◆ GIVEN TASK ◆
Reproduce the material starting with the line that contains "black triangle: moved 4 px right, 7 px down" and going on through the line that contains "green diamond: moved 19 px down", replacing "semicircle" with "half-disc" and leaving everything else unchanged.

◆ DATA FOR PROCESSING ◆
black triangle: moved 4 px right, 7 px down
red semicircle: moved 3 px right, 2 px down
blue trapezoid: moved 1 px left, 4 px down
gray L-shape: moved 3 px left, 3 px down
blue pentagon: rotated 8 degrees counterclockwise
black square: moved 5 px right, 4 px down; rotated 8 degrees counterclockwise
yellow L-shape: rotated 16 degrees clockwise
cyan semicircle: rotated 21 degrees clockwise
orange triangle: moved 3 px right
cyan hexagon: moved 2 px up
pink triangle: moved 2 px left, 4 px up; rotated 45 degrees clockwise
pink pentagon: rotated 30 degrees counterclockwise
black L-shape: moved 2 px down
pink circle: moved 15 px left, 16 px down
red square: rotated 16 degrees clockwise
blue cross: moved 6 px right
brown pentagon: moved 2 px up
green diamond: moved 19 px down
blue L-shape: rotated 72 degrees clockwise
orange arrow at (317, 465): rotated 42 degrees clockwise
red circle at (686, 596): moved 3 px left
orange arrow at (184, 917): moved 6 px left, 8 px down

--

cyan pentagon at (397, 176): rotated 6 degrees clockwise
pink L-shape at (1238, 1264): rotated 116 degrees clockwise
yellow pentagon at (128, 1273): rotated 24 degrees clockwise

---

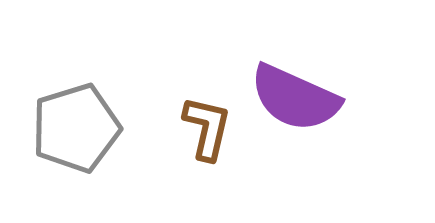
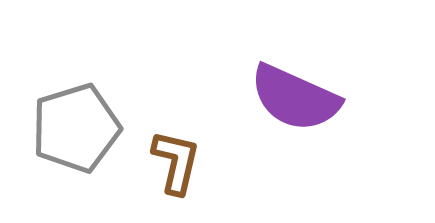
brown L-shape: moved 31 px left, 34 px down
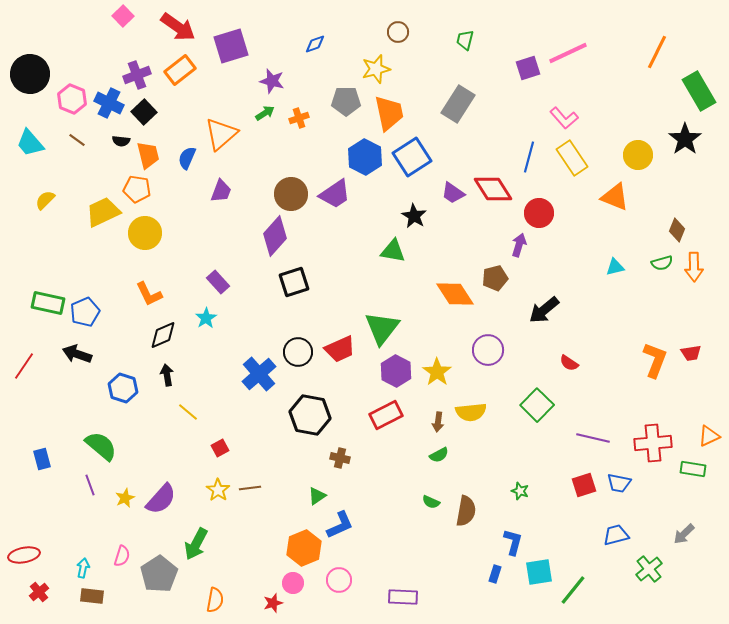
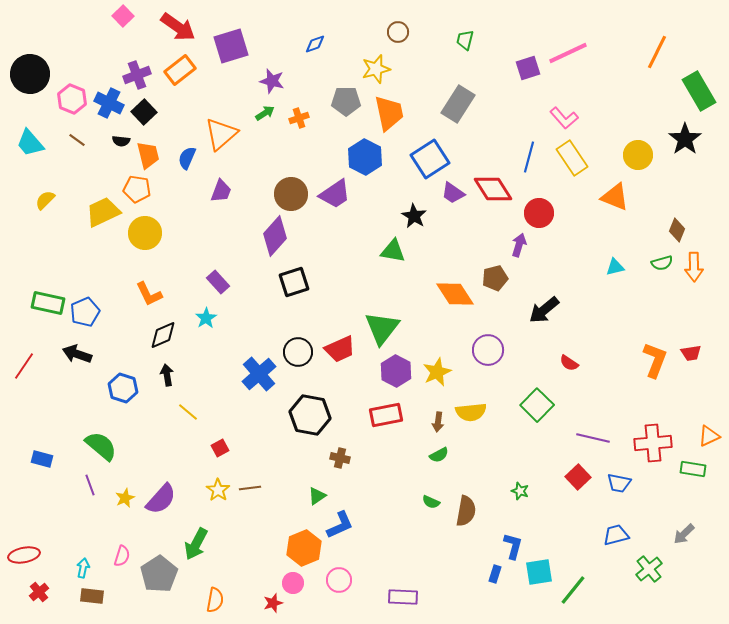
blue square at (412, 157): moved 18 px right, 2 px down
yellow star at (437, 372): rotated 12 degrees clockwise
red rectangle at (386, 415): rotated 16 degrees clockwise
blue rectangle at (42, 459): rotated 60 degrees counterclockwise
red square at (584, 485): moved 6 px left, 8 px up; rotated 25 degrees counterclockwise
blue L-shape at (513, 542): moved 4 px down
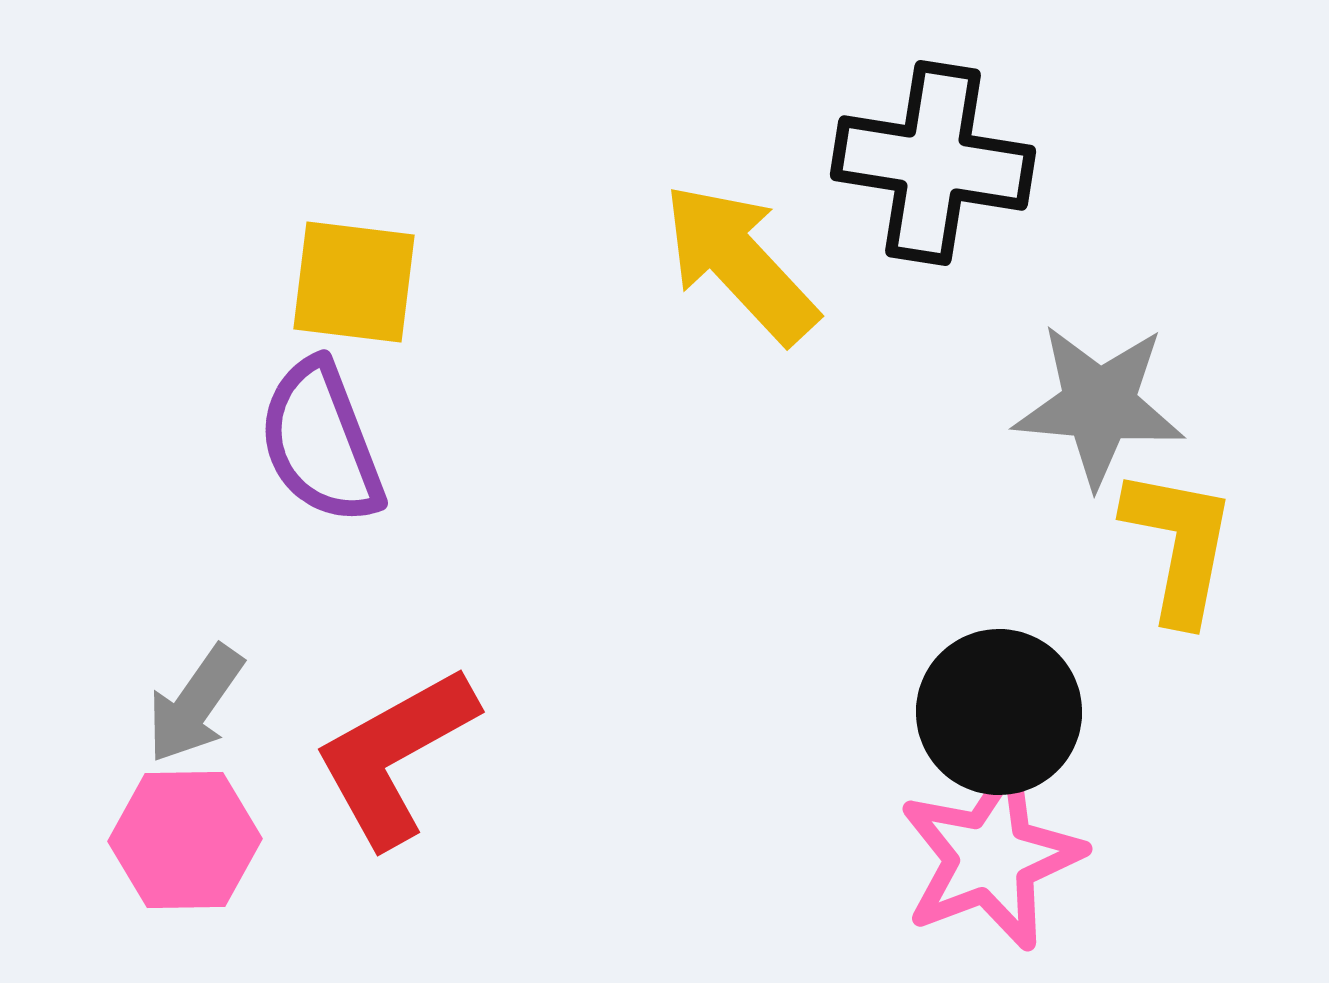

◆ RESPONSE ◆
black triangle: moved 4 px right, 7 px down
red half-disc: moved 3 px right, 2 px down
blue trapezoid: moved 1 px left, 4 px down
gray L-shape: moved 3 px left, 3 px down
blue pentagon: rotated 8 degrees counterclockwise
black square: moved 5 px right, 4 px down; rotated 8 degrees counterclockwise
yellow L-shape: rotated 16 degrees clockwise
cyan half-disc: rotated 21 degrees clockwise
orange triangle: moved 3 px right
cyan hexagon: moved 2 px up
pink triangle: moved 2 px left, 4 px up; rotated 45 degrees clockwise
pink pentagon: rotated 30 degrees counterclockwise
black L-shape: moved 2 px down
pink circle: moved 15 px left, 16 px down
red square: rotated 16 degrees clockwise
blue cross: moved 6 px right
brown pentagon: moved 2 px up
green diamond: moved 19 px down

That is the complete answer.